◆ Records for this exercise:
──────

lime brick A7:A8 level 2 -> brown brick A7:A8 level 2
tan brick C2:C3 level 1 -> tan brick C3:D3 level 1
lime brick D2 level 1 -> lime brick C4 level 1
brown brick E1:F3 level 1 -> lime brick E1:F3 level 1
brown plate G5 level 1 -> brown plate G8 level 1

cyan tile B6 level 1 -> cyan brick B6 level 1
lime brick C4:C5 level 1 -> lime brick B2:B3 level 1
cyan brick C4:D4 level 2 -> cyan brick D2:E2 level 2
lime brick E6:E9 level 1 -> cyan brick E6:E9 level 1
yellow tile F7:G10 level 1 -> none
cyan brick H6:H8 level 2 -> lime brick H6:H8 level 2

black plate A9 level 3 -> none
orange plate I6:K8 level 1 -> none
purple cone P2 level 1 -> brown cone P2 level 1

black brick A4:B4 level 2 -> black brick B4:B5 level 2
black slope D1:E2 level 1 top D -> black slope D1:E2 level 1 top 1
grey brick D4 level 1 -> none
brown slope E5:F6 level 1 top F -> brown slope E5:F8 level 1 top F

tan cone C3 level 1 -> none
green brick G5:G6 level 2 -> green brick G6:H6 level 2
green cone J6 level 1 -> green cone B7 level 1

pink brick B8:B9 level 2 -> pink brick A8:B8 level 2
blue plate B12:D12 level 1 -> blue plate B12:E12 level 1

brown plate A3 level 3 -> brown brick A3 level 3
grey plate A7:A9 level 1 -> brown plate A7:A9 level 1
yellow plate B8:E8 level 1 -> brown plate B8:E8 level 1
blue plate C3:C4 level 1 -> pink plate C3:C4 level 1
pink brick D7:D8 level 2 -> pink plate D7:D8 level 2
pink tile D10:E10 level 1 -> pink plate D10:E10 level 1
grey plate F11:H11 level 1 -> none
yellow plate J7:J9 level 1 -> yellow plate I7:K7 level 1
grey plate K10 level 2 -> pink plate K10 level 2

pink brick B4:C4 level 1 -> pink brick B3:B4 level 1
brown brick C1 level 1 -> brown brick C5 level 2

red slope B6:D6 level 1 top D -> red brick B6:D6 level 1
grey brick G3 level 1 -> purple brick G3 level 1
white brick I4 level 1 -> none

──────

◆ Work order: Repeat exactly the lines of the data from the first one through the line with "brown slope E5:F6", both of them included.

◆ Result of this exercise:
lime brick A7:A8 level 2 -> brown brick A7:A8 level 2
tan brick C2:C3 level 1 -> tan brick C3:D3 level 1
lime brick D2 level 1 -> lime brick C4 level 1
brown brick E1:F3 level 1 -> lime brick E1:F3 level 1
brown plate G5 level 1 -> brown plate G8 level 1

cyan tile B6 level 1 -> cyan brick B6 level 1
lime brick C4:C5 level 1 -> lime brick B2:B3 level 1
cyan brick C4:D4 level 2 -> cyan brick D2:E2 level 2
lime brick E6:E9 level 1 -> cyan brick E6:E9 level 1
yellow tile F7:G10 level 1 -> none
cyan brick H6:H8 level 2 -> lime brick H6:H8 level 2

black plate A9 level 3 -> none
orange plate I6:K8 level 1 -> none
purple cone P2 level 1 -> brown cone P2 level 1

black brick A4:B4 level 2 -> black brick B4:B5 level 2
black slope D1:E2 level 1 top D -> black slope D1:E2 level 1 top 1
grey brick D4 level 1 -> none
brown slope E5:F6 level 1 top F -> brown slope E5:F8 level 1 top F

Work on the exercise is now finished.